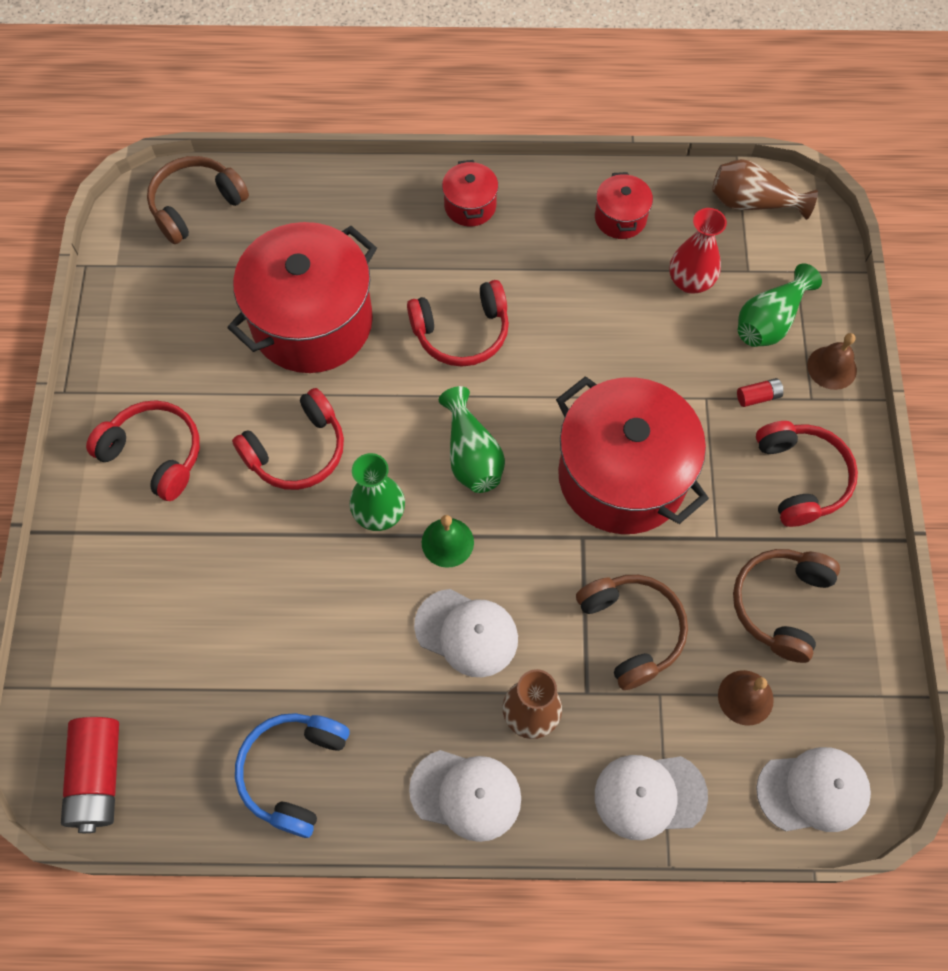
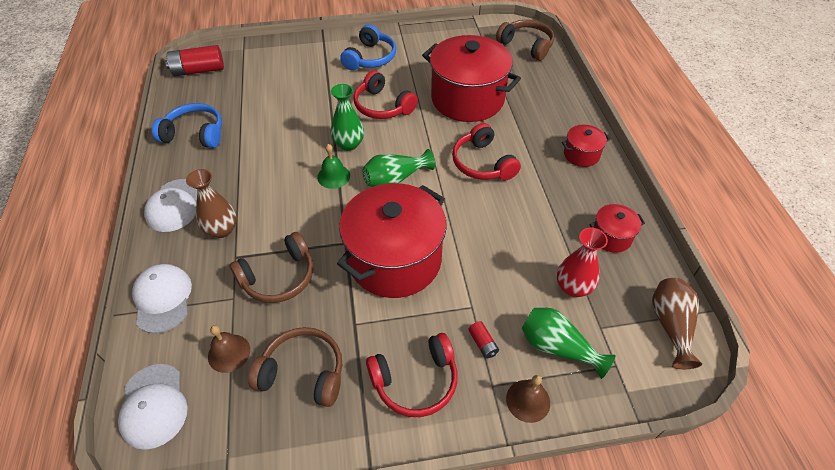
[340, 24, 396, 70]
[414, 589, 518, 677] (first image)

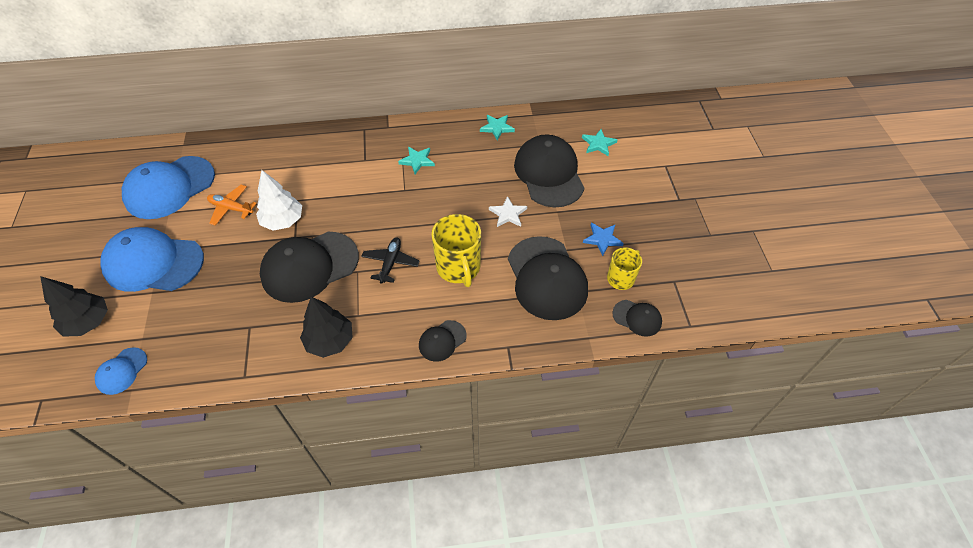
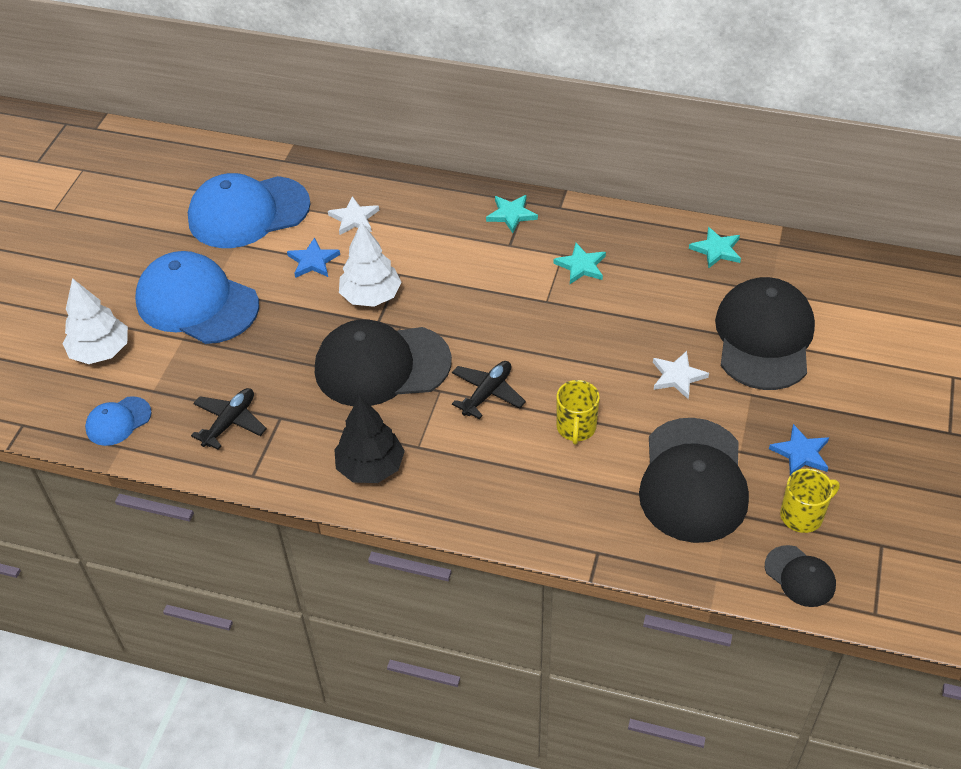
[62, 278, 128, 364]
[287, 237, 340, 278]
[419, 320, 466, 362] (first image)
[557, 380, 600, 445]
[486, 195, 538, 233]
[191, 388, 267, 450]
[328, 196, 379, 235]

----------

§ TASK STATEMENT
The answer should be one number, the count of lines in the data that include the string "first".

§ COMPLETED TASK
2